• [STATED PROBLEM]
Reproduce each row below word for word, omitting the pictures.

______________________________

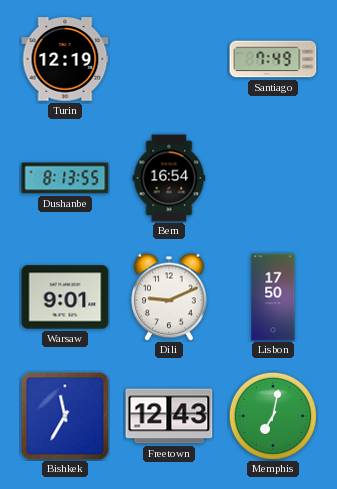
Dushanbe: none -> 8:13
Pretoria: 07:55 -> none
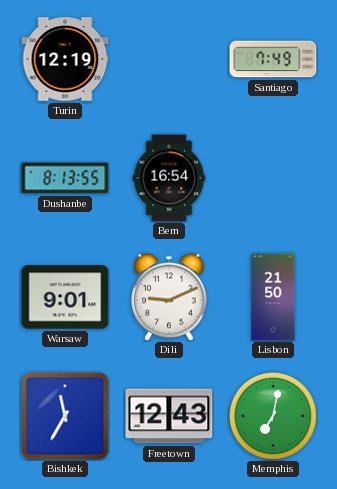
Lisbon: 17:50 -> 21:50
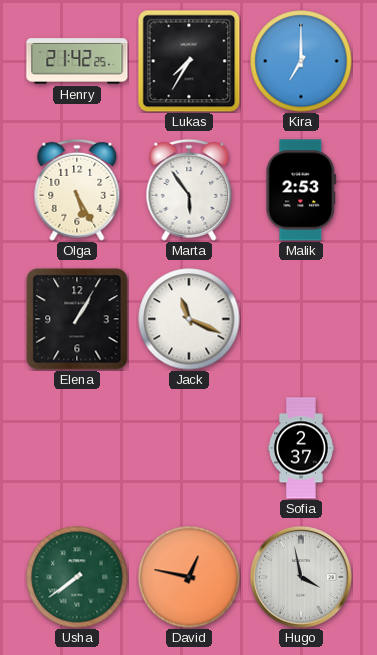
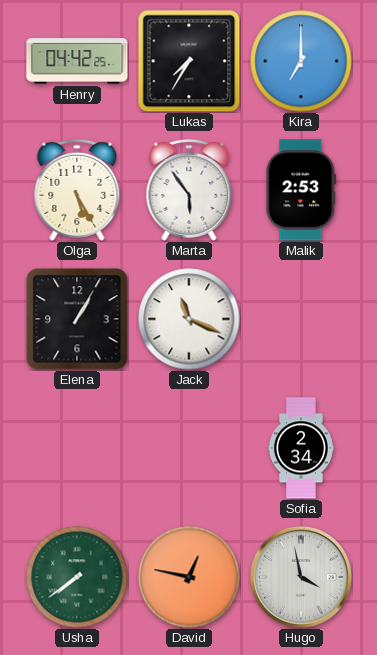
Henry: 21:42 -> 04:42
Sofia: 2:37 -> 2:34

______________________________

• [THE OUTPUT]
Dushanbe: none -> 8:13
Pretoria: 07:55 -> none
Lisbon: 17:50 -> 21:50
Henry: 21:42 -> 04:42
Sofia: 2:37 -> 2:34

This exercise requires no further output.